■ **INFORMATION PROVIDED**
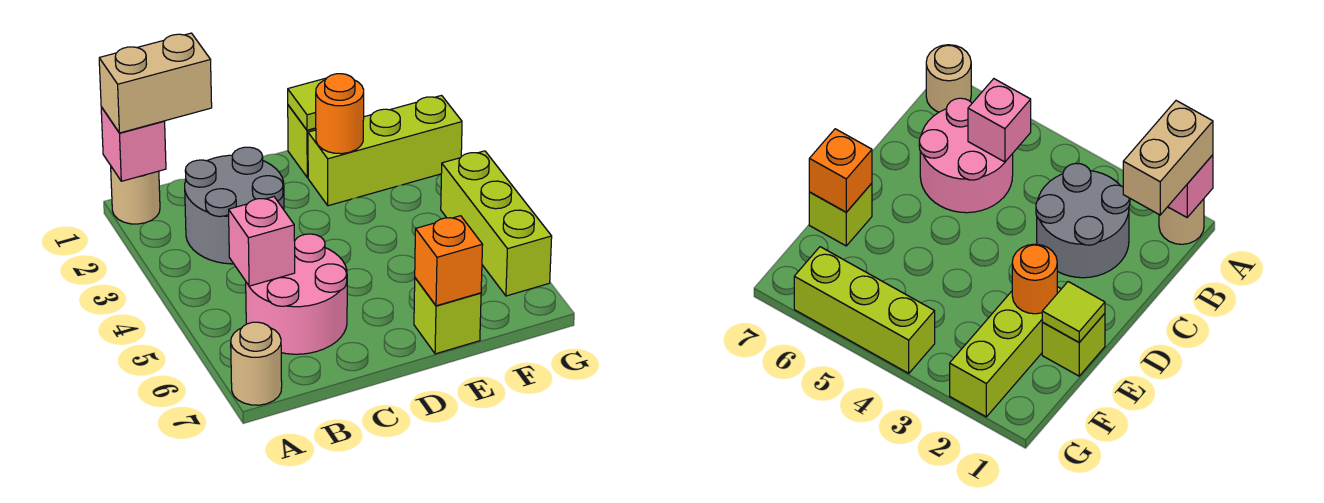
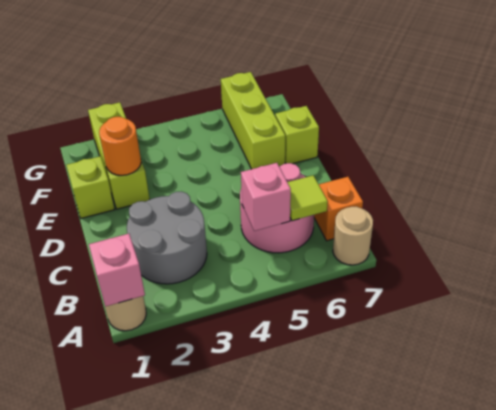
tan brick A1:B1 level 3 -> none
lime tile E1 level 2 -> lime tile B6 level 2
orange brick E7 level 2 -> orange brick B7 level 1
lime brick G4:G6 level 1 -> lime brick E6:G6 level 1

==

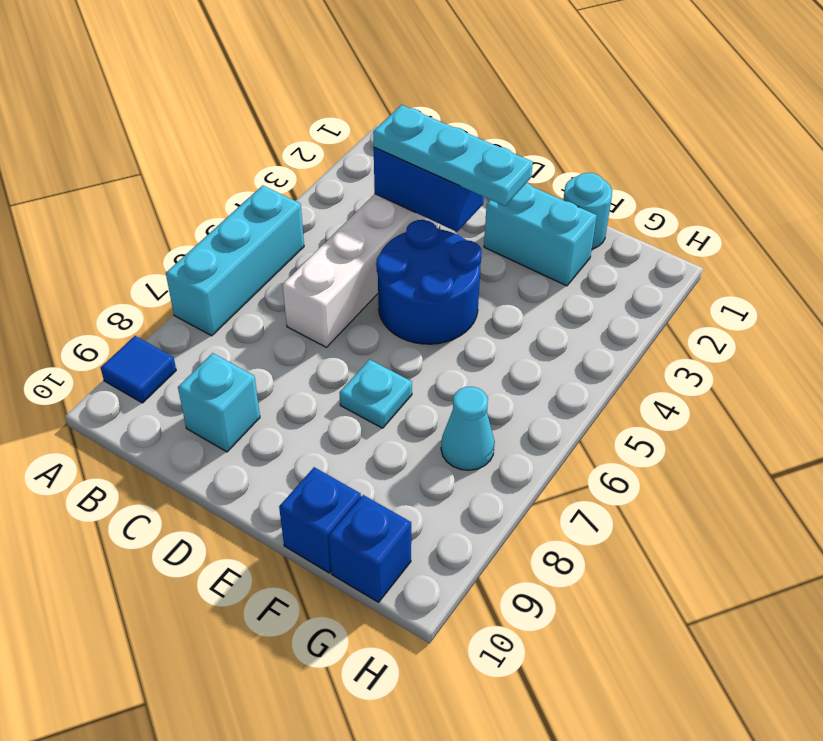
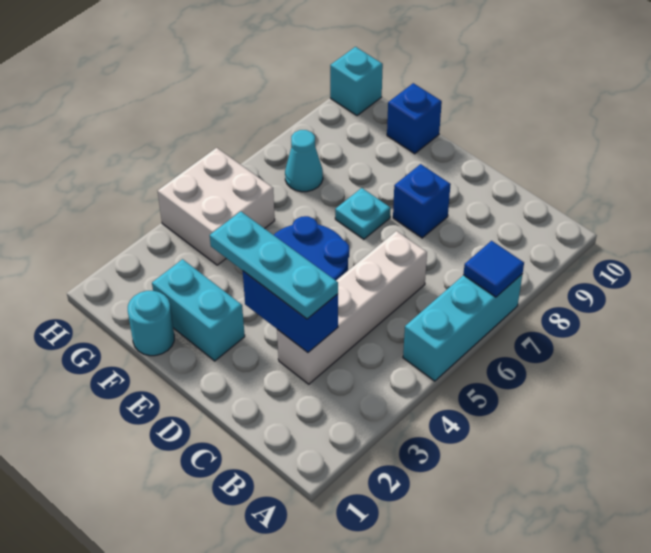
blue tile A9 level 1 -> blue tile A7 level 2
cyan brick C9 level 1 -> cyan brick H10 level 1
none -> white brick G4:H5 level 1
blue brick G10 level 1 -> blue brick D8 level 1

■ **TASK DETAILS**
Please give back exactly the lines of this listing beginning at the line with "none -> white brick G4:H5 level 1" and ending with the line with "blue brick G10", both included, and nothing else.

■ **RESPONSE AREA**
none -> white brick G4:H5 level 1
blue brick G10 level 1 -> blue brick D8 level 1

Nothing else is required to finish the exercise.